#### ACTION ITEM:
Of all the entries below, only the lines from the one with "R1: 10k (GND, VS) -> none" up to and including the one with "D3: schottky (A" are to be duplicated exactly.

Items from a data source
******
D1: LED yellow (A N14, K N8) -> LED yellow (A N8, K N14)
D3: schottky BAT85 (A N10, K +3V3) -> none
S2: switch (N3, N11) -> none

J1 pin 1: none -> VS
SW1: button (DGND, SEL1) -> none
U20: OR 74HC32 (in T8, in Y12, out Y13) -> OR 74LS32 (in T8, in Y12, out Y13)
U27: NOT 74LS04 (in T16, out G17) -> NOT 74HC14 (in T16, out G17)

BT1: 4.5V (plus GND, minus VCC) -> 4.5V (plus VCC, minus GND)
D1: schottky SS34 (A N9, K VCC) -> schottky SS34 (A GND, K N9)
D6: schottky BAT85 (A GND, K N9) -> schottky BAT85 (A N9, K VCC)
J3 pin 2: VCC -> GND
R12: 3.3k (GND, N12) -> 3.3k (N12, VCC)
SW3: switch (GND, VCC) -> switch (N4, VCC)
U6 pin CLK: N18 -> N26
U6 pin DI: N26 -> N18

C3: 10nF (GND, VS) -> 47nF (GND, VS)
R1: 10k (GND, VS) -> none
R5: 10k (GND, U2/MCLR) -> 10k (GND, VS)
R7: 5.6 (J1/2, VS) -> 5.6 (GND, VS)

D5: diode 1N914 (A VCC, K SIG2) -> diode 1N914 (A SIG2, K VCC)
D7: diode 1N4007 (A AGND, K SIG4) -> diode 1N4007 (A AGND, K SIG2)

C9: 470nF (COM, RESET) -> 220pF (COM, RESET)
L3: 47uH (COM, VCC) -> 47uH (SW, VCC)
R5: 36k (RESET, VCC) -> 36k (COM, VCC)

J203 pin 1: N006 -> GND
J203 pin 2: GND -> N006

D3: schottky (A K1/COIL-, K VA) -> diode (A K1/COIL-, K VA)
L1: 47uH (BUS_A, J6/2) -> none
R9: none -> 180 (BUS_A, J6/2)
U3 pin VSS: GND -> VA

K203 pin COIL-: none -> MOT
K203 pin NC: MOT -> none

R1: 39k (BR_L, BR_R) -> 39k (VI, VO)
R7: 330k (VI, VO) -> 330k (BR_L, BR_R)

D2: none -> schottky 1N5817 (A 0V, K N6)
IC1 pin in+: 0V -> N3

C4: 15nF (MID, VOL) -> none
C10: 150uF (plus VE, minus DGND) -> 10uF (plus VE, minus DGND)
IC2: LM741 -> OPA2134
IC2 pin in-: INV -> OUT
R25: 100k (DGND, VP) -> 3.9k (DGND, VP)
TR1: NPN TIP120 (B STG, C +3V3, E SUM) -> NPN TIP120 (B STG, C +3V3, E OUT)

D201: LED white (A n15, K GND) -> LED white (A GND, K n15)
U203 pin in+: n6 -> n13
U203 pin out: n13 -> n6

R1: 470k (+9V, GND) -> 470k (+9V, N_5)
******
#### ANSWER SPACE:
R1: 10k (GND, VS) -> none
R5: 10k (GND, U2/MCLR) -> 10k (GND, VS)
R7: 5.6 (J1/2, VS) -> 5.6 (GND, VS)

D5: diode 1N914 (A VCC, K SIG2) -> diode 1N914 (A SIG2, K VCC)
D7: diode 1N4007 (A AGND, K SIG4) -> diode 1N4007 (A AGND, K SIG2)

C9: 470nF (COM, RESET) -> 220pF (COM, RESET)
L3: 47uH (COM, VCC) -> 47uH (SW, VCC)
R5: 36k (RESET, VCC) -> 36k (COM, VCC)

J203 pin 1: N006 -> GND
J203 pin 2: GND -> N006

D3: schottky (A K1/COIL-, K VA) -> diode (A K1/COIL-, K VA)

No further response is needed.